- **EXERCISE**: A verbatim copy of the records is required, with all pictures left out.

((

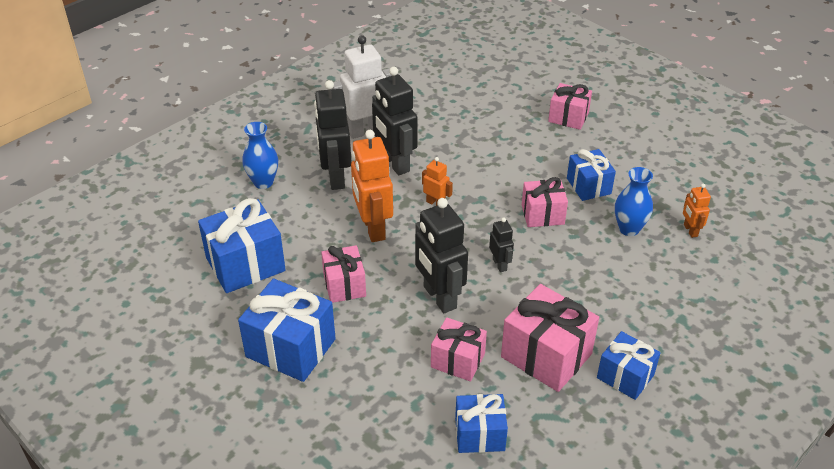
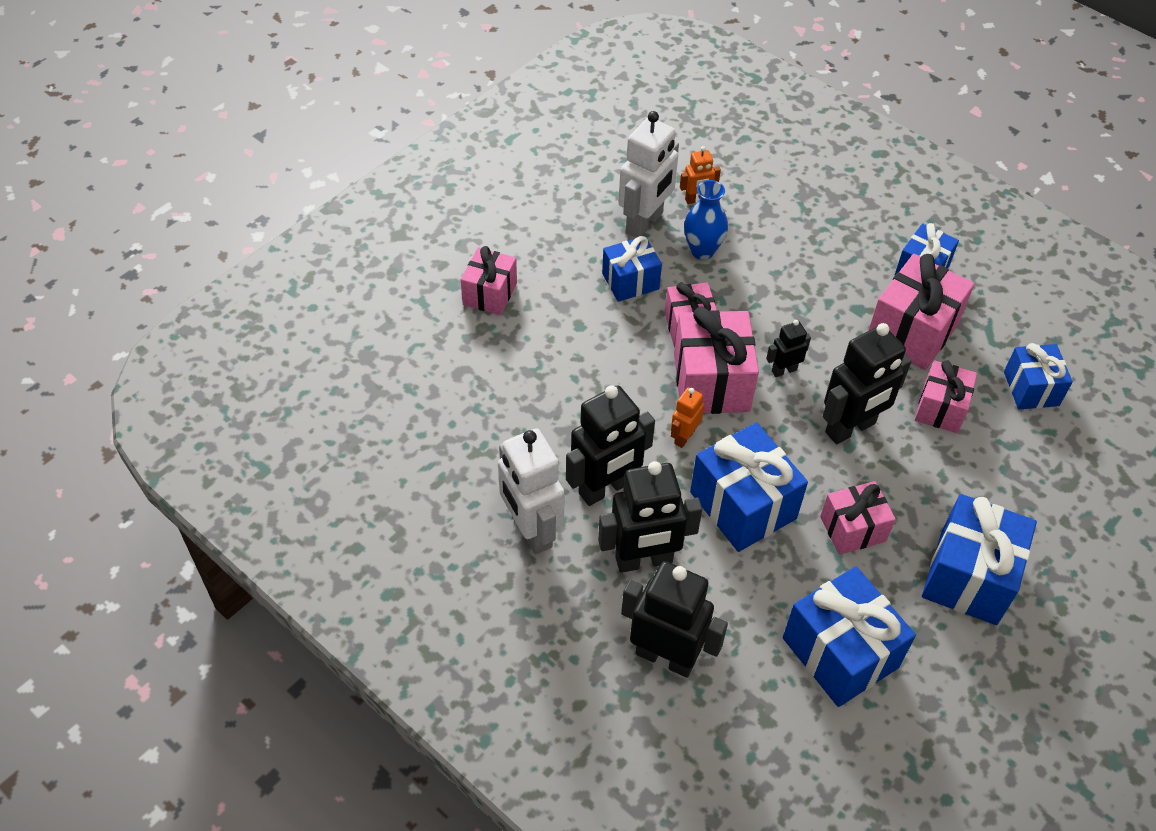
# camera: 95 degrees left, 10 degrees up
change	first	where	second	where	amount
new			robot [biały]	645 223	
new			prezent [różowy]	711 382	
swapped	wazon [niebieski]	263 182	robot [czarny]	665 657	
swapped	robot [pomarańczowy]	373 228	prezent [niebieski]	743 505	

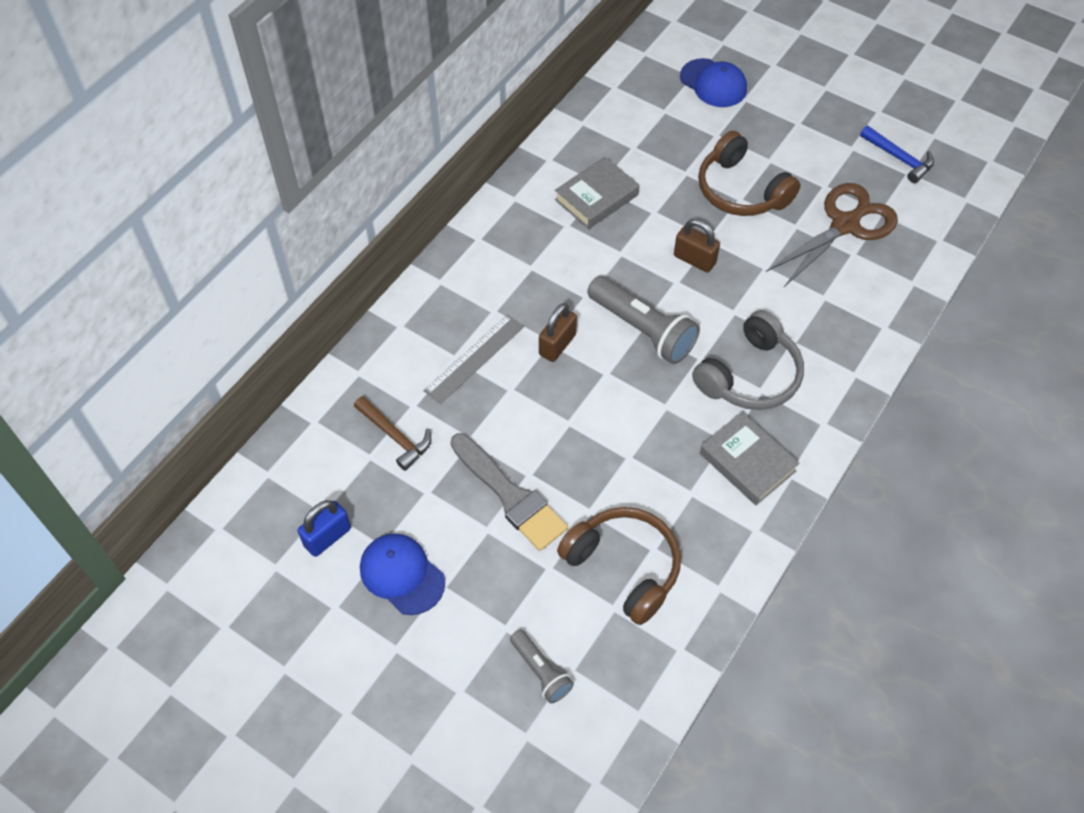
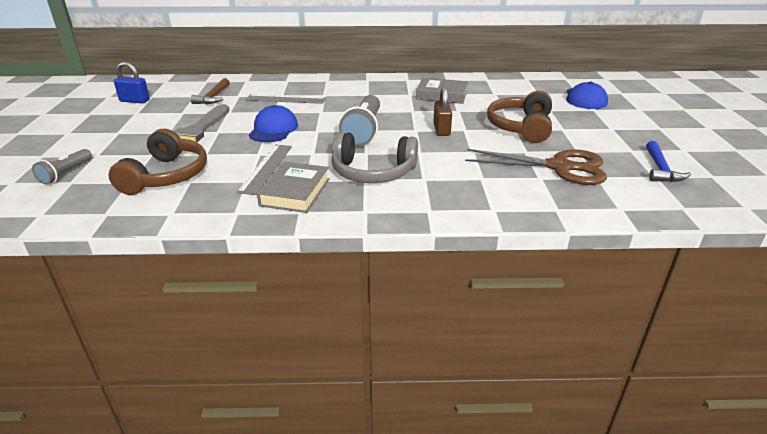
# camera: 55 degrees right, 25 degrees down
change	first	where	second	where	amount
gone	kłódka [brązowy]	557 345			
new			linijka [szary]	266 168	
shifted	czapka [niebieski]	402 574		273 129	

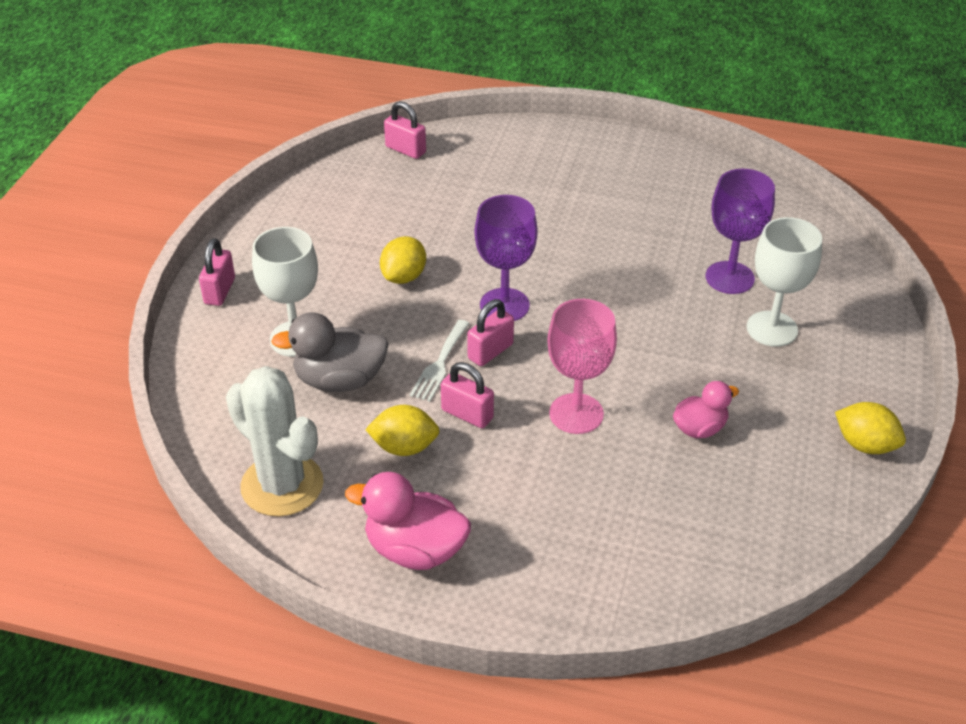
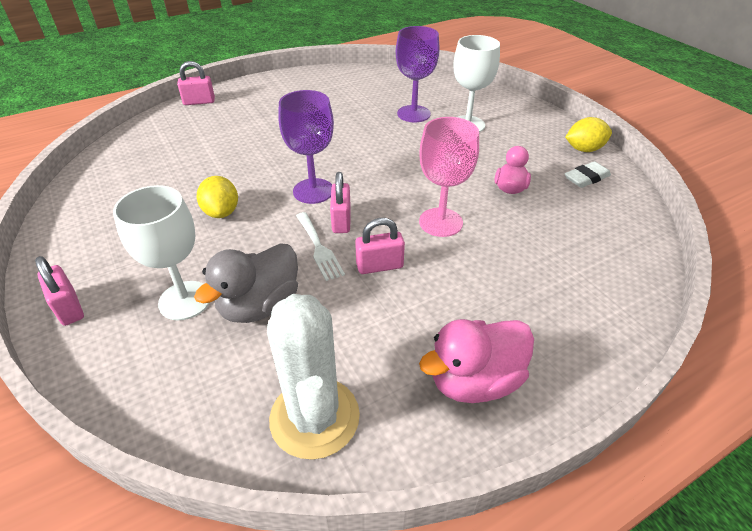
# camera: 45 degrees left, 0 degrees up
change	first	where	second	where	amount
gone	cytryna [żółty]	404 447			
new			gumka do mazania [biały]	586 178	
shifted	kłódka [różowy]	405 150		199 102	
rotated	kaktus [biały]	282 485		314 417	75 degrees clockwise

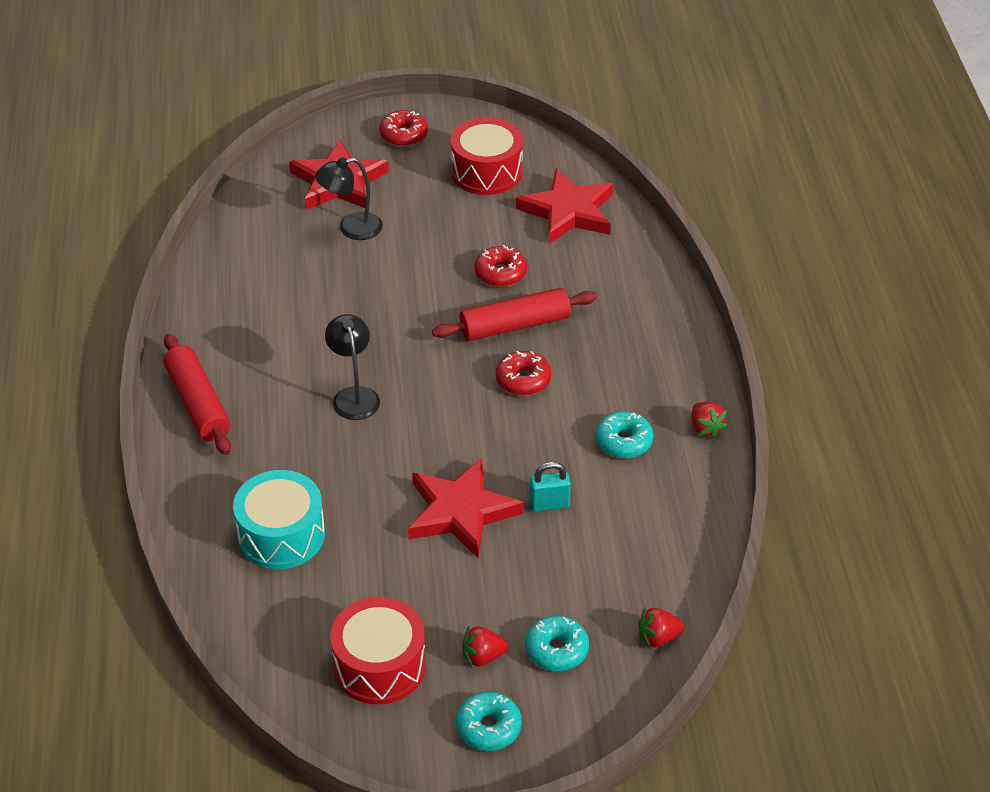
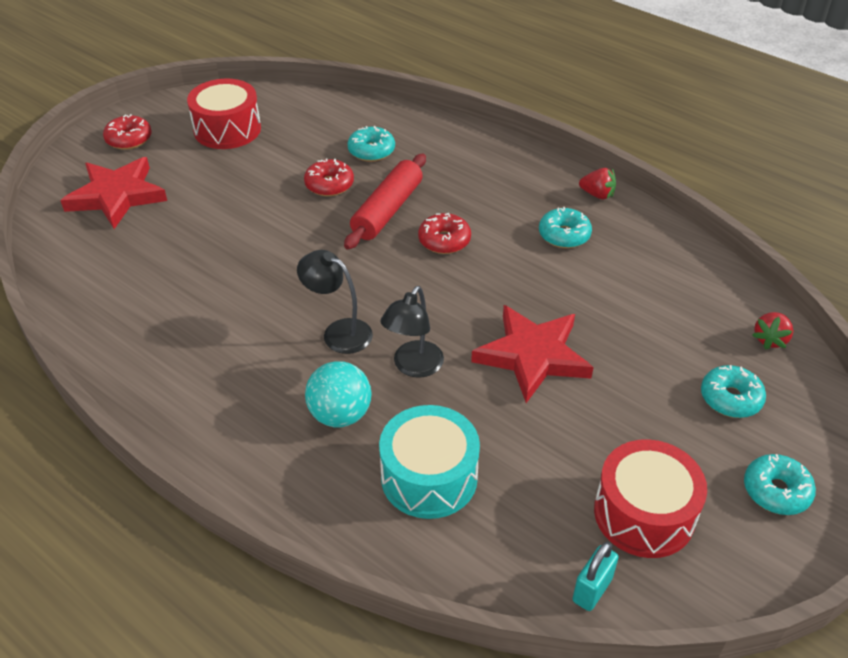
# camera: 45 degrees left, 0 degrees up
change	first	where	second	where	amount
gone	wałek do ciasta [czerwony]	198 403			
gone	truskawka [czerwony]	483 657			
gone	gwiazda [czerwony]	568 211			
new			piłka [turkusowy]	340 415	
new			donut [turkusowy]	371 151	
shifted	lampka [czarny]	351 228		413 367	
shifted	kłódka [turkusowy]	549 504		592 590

))

- **EXERCISE OUTPUT**:
# camera: 95 degrees left, 10 degrees up
change	first	where	second	where	amount
new			robot [biały]	645 223	
new			prezent [różowy]	711 382	
swapped	wazon [niebieski]	263 182	robot [czarny]	665 657	
swapped	robot [pomarańczowy]	373 228	prezent [niebieski]	743 505	

# camera: 55 degrees right, 25 degrees down
change	first	where	second	where	amount
gone	kłódka [brązowy]	557 345			
new			linijka [szary]	266 168	
shifted	czapka [niebieski]	402 574		273 129	

# camera: 45 degrees left, 0 degrees up
change	first	where	second	where	amount
gone	cytryna [żółty]	404 447			
new			gumka do mazania [biały]	586 178	
shifted	kłódka [różowy]	405 150		199 102	
rotated	kaktus [biały]	282 485		314 417	75 degrees clockwise

# camera: 45 degrees left, 0 degrees up
change	first	where	second	where	amount
gone	wałek do ciasta [czerwony]	198 403			
gone	truskawka [czerwony]	483 657			
gone	gwiazda [czerwony]	568 211			
new			piłka [turkusowy]	340 415	
new			donut [turkusowy]	371 151	
shifted	lampka [czarny]	351 228		413 367	
shifted	kłódka [turkusowy]	549 504		592 590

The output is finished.